> _Stated exercise_: Which lines of the records does the word "appears" appear in, with case counting? Report each such line in full.
- - - - - - -
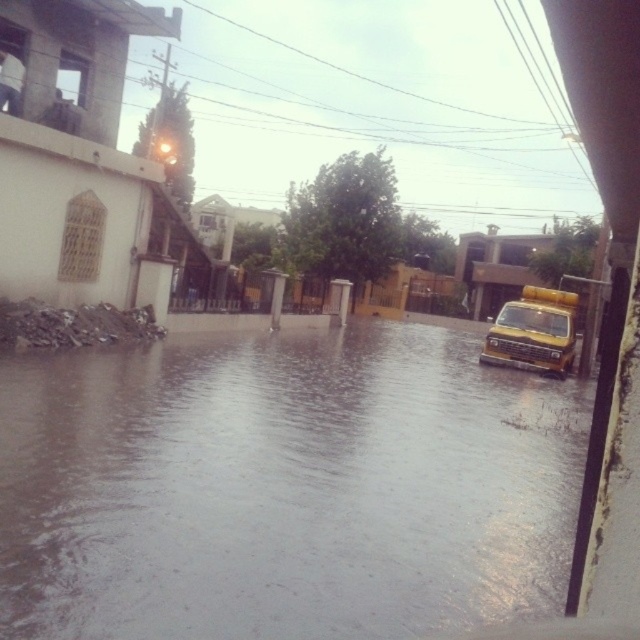
Question: Which object appears farthest from the camera in this image?

Choices:
 (A) yellow matte truck at right
 (B) brown/muddy water at lower center

Answer: (A)

Question: Does brown/muddy water at lower center come behind yellow matte truck at right?

Choices:
 (A) no
 (B) yes

Answer: (A)

Question: Can you confirm if brown/muddy water at lower center is positioned to the left of yellow matte truck at right?

Choices:
 (A) no
 (B) yes

Answer: (B)

Question: Among these points, which one is farthest from the camera?

Choices:
 (A) (362, 467)
 (B) (550, 298)

Answer: (B)

Question: Does brown/muddy water at lower center have a greater width compared to yellow matte truck at right?

Choices:
 (A) yes
 (B) no

Answer: (A)

Question: Which point is farther from the camera taking this photo?

Choices:
 (A) (372, 419)
 (B) (509, 300)

Answer: (B)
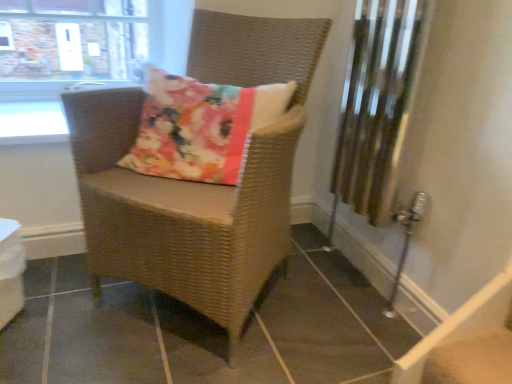
Question: Considering the relative sizes of white glossy table at lower left and woven brown chair at center in the image provided, is white glossy table at lower left wider than woven brown chair at center?

Choices:
 (A) no
 (B) yes

Answer: (A)

Question: Does white glossy table at lower left have a lesser height compared to woven brown chair at center?

Choices:
 (A) yes
 (B) no

Answer: (A)

Question: Would you say white glossy table at lower left is a long distance from woven brown chair at center?

Choices:
 (A) yes
 (B) no

Answer: (B)

Question: Is white glossy table at lower left next to woven brown chair at center and touching it?

Choices:
 (A) yes
 (B) no

Answer: (B)

Question: Is white glossy table at lower left positioned before woven brown chair at center?

Choices:
 (A) no
 (B) yes

Answer: (A)

Question: Can you confirm if white glossy table at lower left is thinner than woven brown chair at center?

Choices:
 (A) yes
 (B) no

Answer: (A)

Question: Does clear glass window at upper left have a larger size compared to woven brown chair at center?

Choices:
 (A) no
 (B) yes

Answer: (A)

Question: From the image's perspective, is clear glass window at upper left on top of woven brown chair at center?

Choices:
 (A) no
 (B) yes

Answer: (B)

Question: Could woven brown chair at center be considered to be inside clear glass window at upper left?

Choices:
 (A) no
 (B) yes

Answer: (A)

Question: Is clear glass window at upper left oriented away from woven brown chair at center?

Choices:
 (A) no
 (B) yes

Answer: (A)

Question: Is clear glass window at upper left at the left side of woven brown chair at center?

Choices:
 (A) no
 (B) yes

Answer: (B)

Question: Is clear glass window at upper left wider than woven brown chair at center?

Choices:
 (A) no
 (B) yes

Answer: (A)

Question: Can you confirm if woven brown chair at center is positioned to the left of clear glass window at upper left?

Choices:
 (A) yes
 (B) no

Answer: (B)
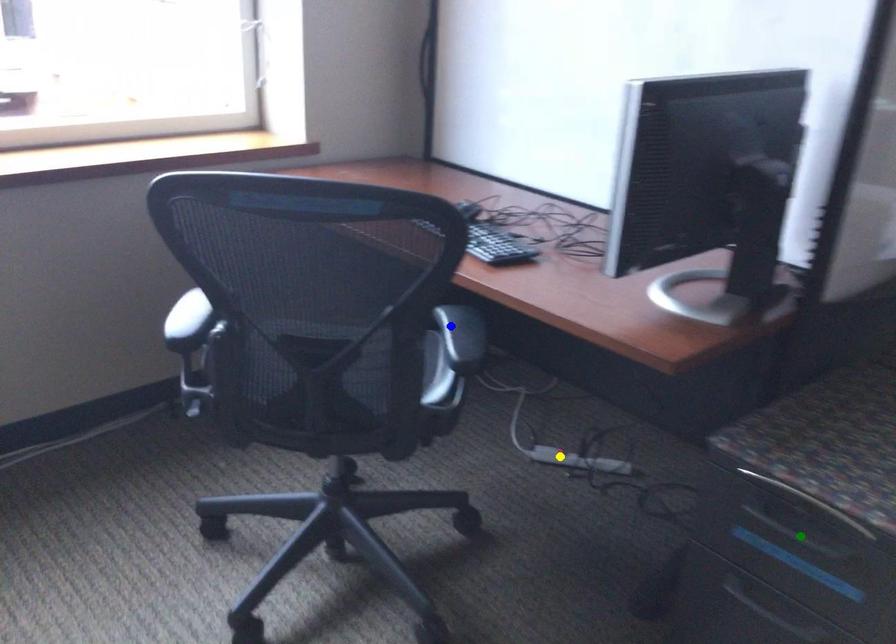
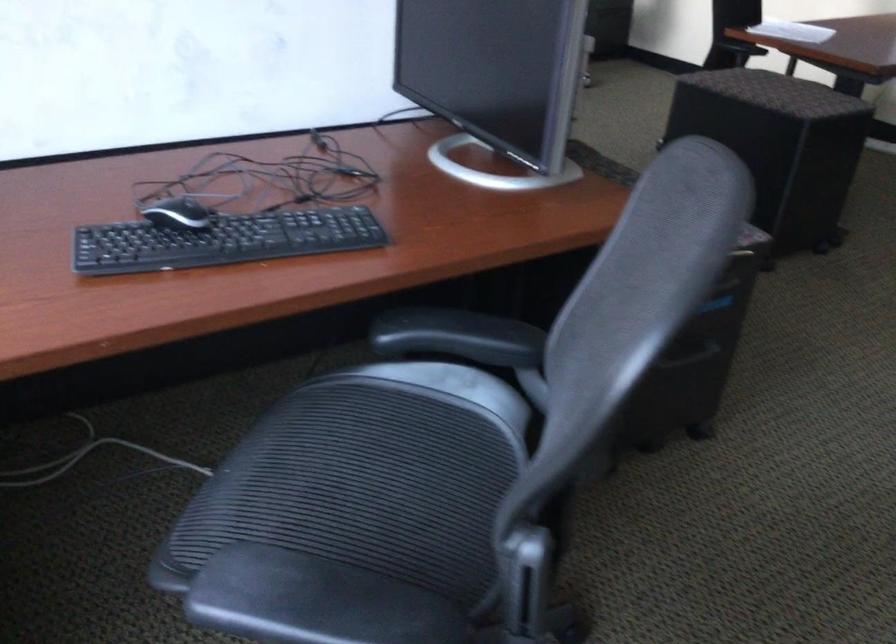
I am providing you with two images of the same scene from different viewpoints. Three points are marked in image1. Which point corresponds to a part or object that is occluded in image2?In image1, three points are marked. Which of them correspond to a part or object that is occluded in image2?Among the three points shown in image1, which one corresponds to a part or object that is no longer visible due to occlusion in image2?

yellow point, green point cannot be seen in image2.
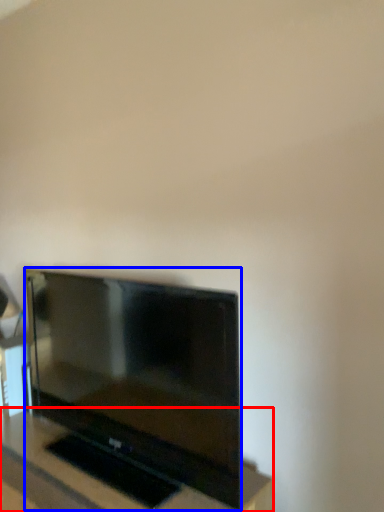
Question: Which object appears farthest to the camera in this image, furniture (highlighted by a red box) or television (highlighted by a blue box)?

Choices:
 (A) furniture
 (B) television

Answer: (B)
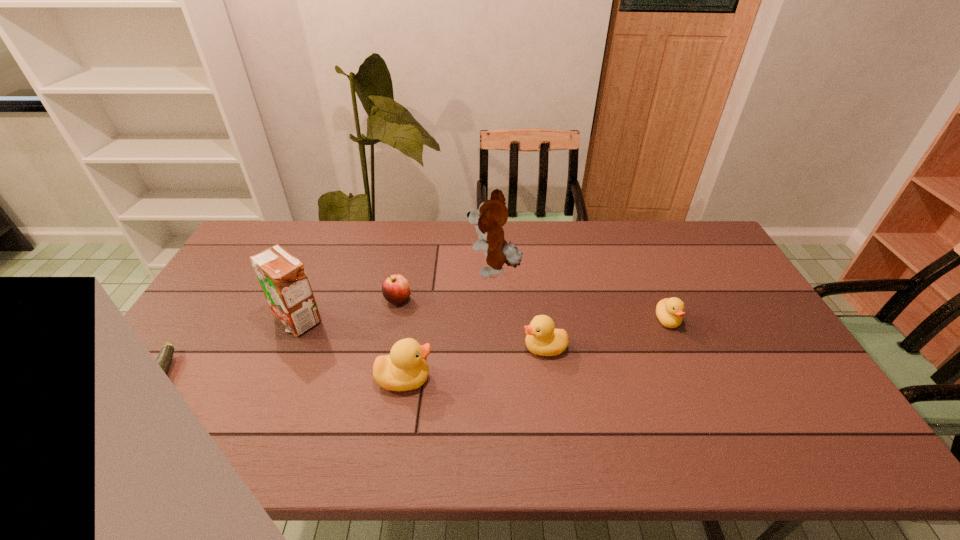
I want to click on apple, so (395, 288).

Image resolution: width=960 pixels, height=540 pixels. Identify the location of the leftmost object. (164, 358).

At what (x,y) coordinates should I click in order to perform the action: click on the shortest object. Please return your answer as a coordinate pair (x, y). This screenshot has width=960, height=540. Looking at the image, I should click on (164, 358).

Locate an element on the screen. free region located 0.200m on the face of the leftmost duckling is located at coordinates (509, 379).

Locate an element on the screen. Image resolution: width=960 pixels, height=540 pixels. blank area located 0.110m on the face of the second tallest duckling is located at coordinates (483, 348).

At what (x,y) coordinates should I click in order to perform the action: click on free space located 0.360m on the face of the second tallest duckling. Please return your answer as a coordinate pair (x, y). The image size is (960, 540). Looking at the image, I should click on (394, 348).

Where is `vacant space positioned on the face of the second tallest duckling`? The height and width of the screenshot is (540, 960). vacant space positioned on the face of the second tallest duckling is located at coordinates (444, 348).

Image resolution: width=960 pixels, height=540 pixels. I want to click on blank space located on the face of the rightmost duckling, so click(x=679, y=346).

Where is `free space located on the straw side of the carton`? The height and width of the screenshot is (540, 960). free space located on the straw side of the carton is located at coordinates coord(271,383).

Locate an element on the screen. The height and width of the screenshot is (540, 960). blank space located 0.070m on the face of the puppy is located at coordinates (447, 271).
- - - - - - -
> _Answer_:
Question: Which object appears farthest from the camera in this image?
Question: Which object appears farthest to the camera in this image, furniture (highlighted by a red box) or television (highlighted by a blue box)?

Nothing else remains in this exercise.